Directions — State how many lines of the entries include the string "plate", please, leaving out everything but the number.

Data under study —
□ □ □ □ □ □ □

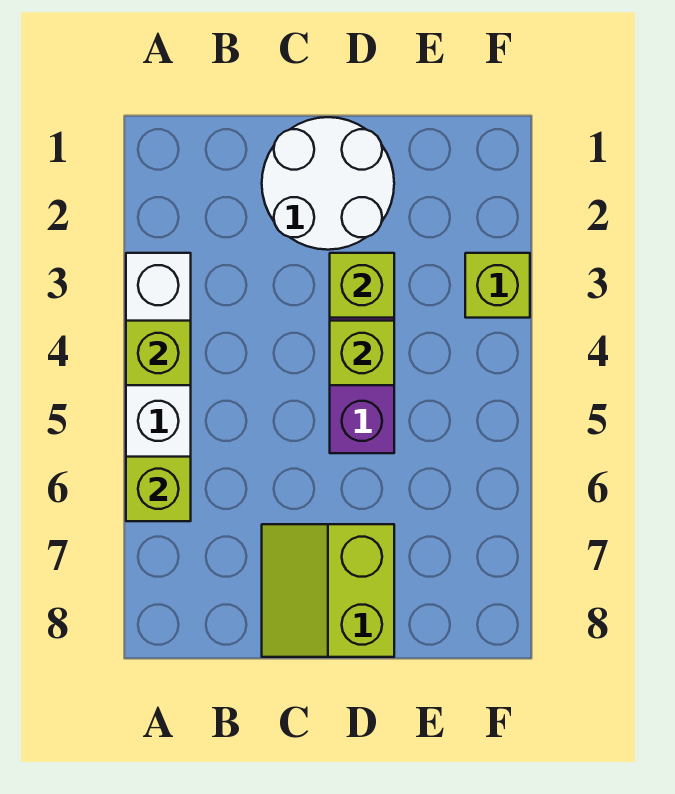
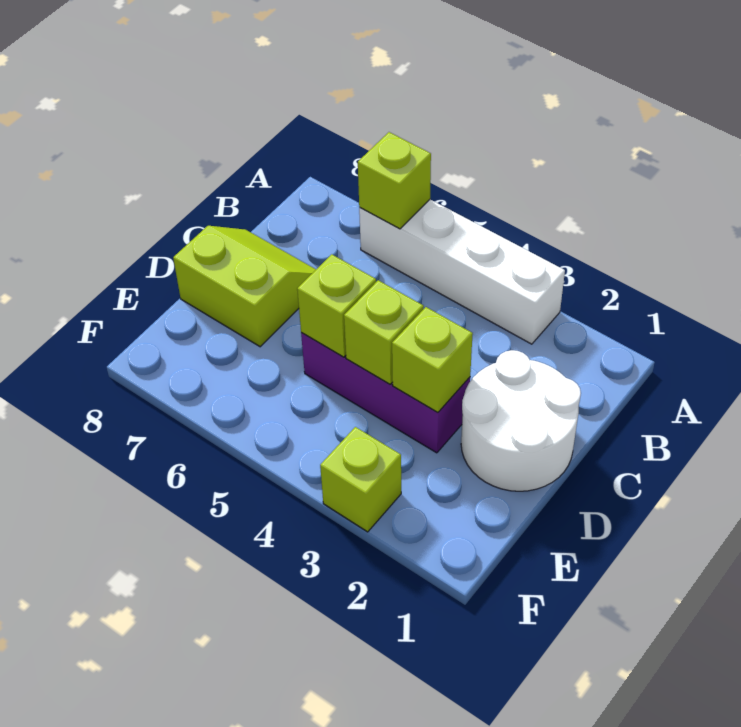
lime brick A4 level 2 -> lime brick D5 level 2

□ □ □ □ □ □ □

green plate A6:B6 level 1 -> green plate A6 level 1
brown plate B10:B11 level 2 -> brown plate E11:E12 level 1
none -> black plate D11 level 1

□ □ □ □ □ □ □

Written response — 3